• **Problem requirements**:
Report how many lines below contain the word "OPTO", and give only that number.

[Itemized modification records]
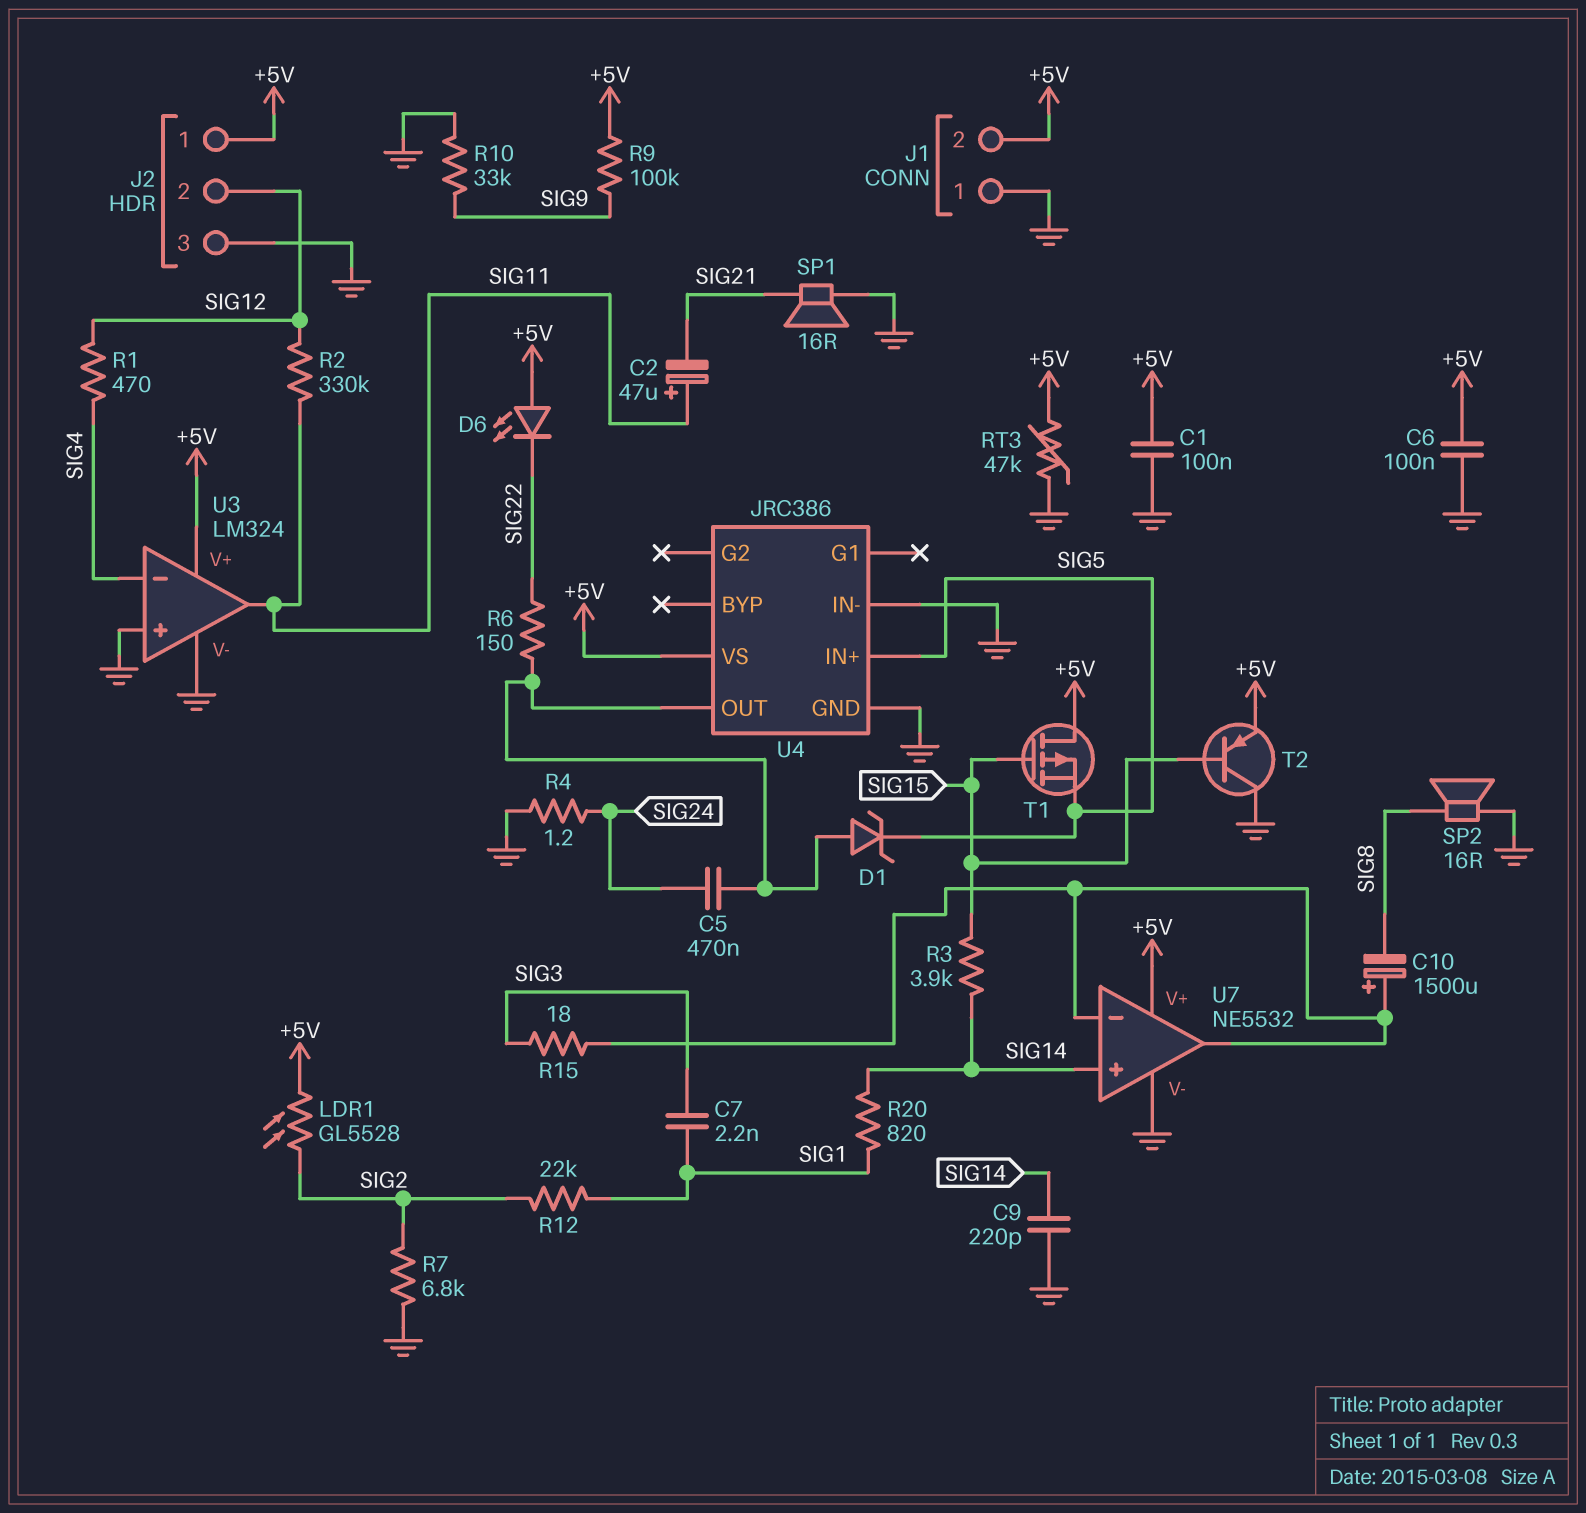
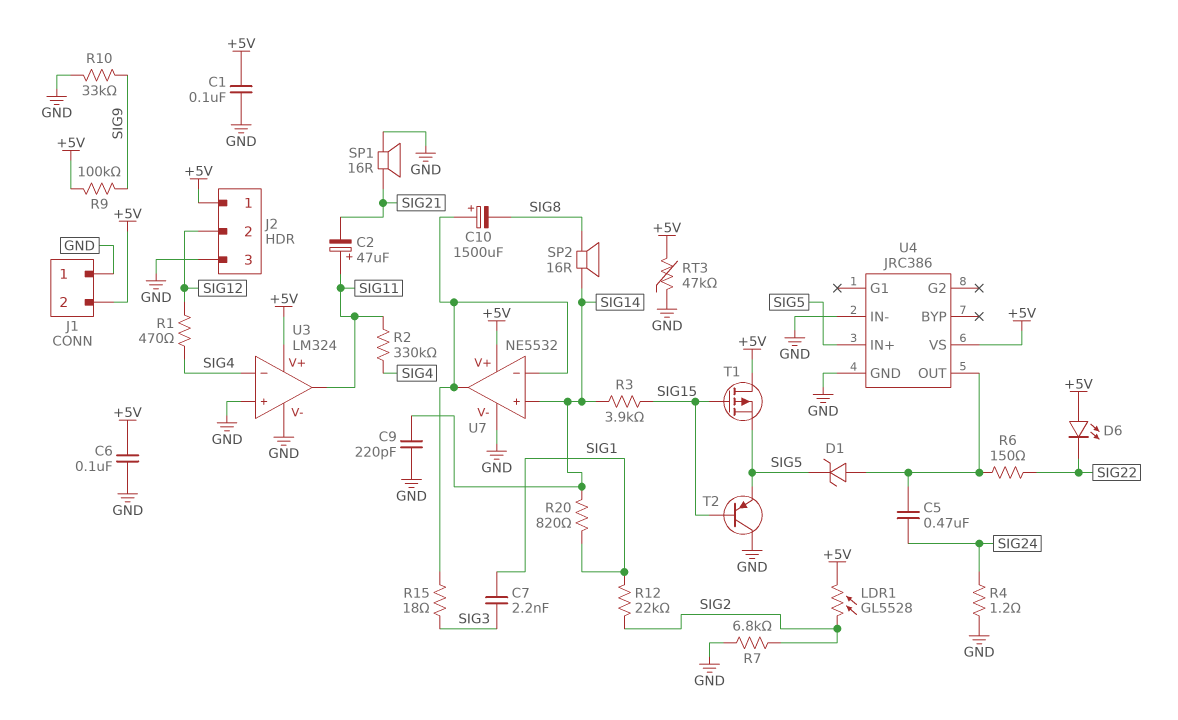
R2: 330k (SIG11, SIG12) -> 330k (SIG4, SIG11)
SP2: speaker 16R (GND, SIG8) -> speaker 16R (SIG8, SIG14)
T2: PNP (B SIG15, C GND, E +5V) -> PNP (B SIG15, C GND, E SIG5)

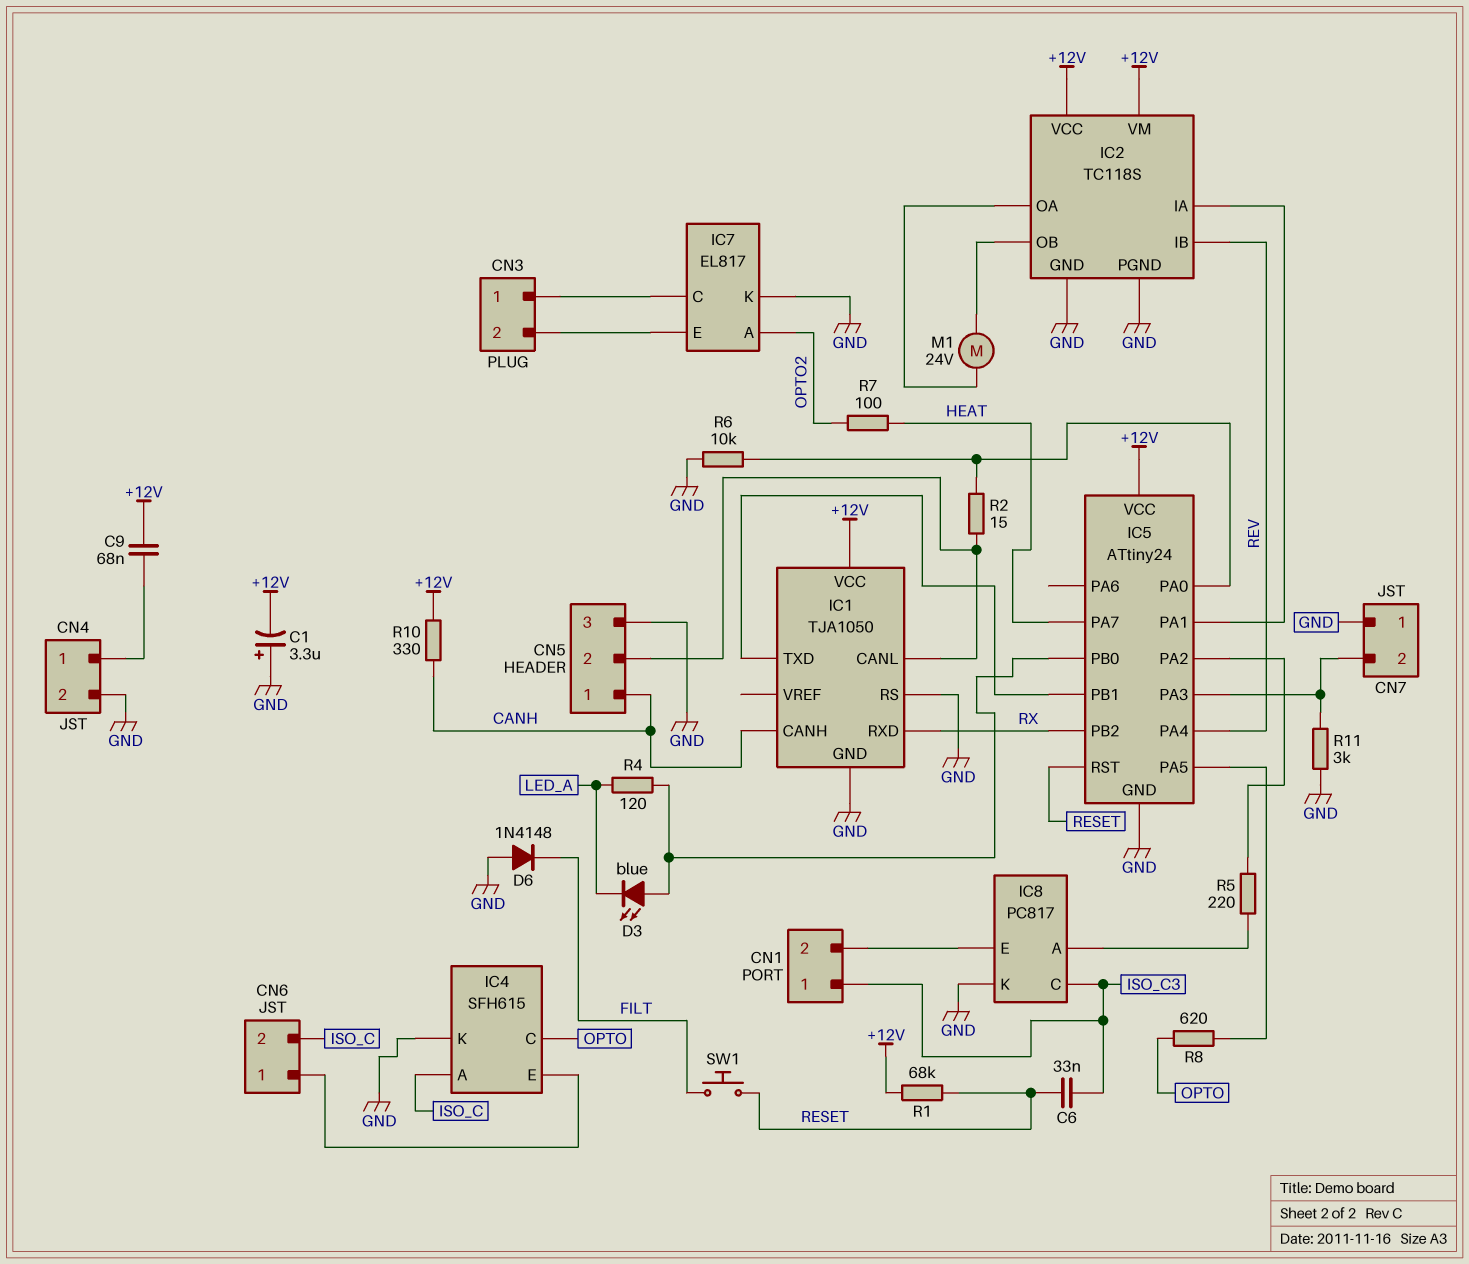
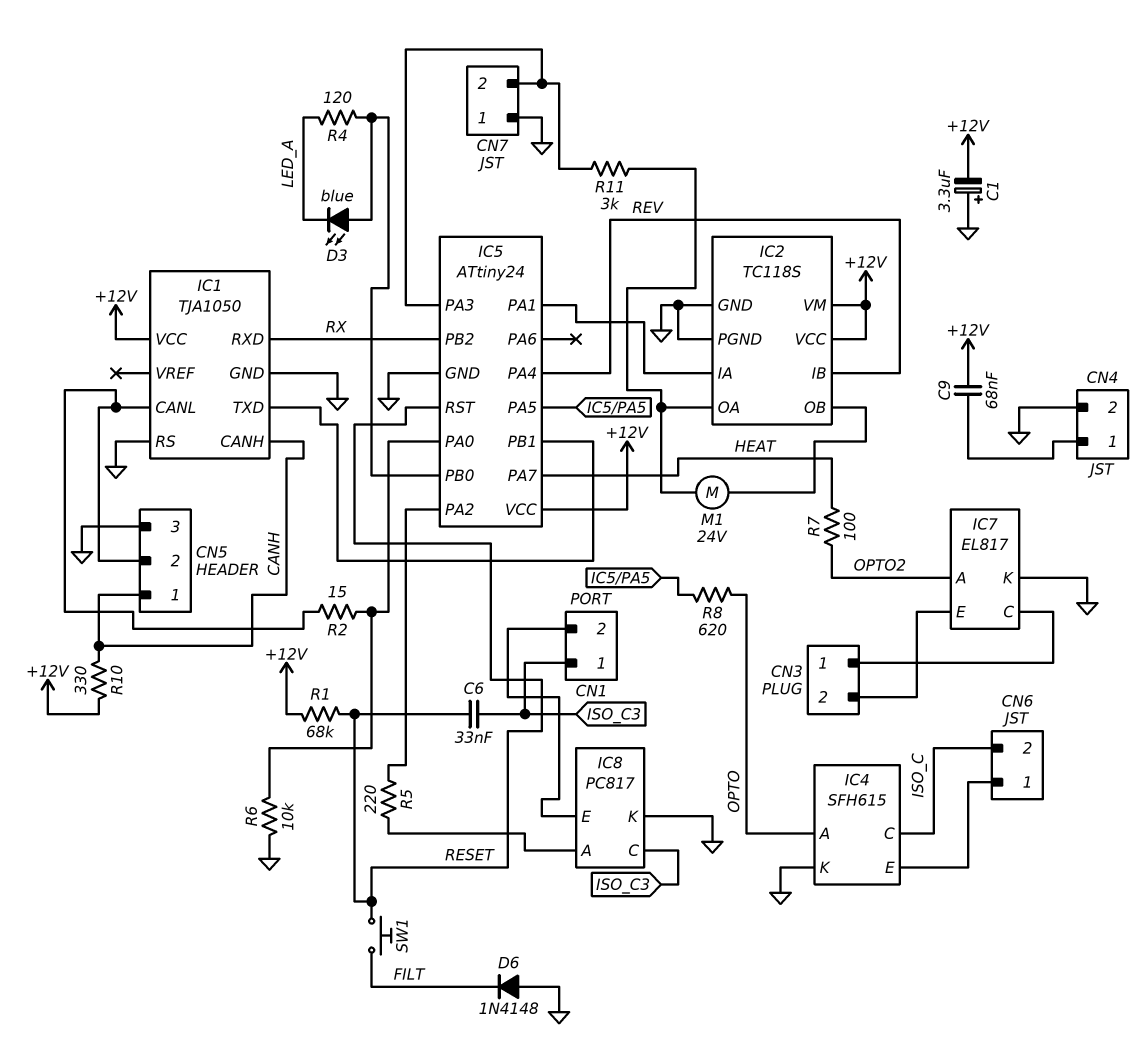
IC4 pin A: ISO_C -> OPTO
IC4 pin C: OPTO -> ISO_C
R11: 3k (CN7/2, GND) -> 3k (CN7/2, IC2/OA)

• **Result of this task**:
2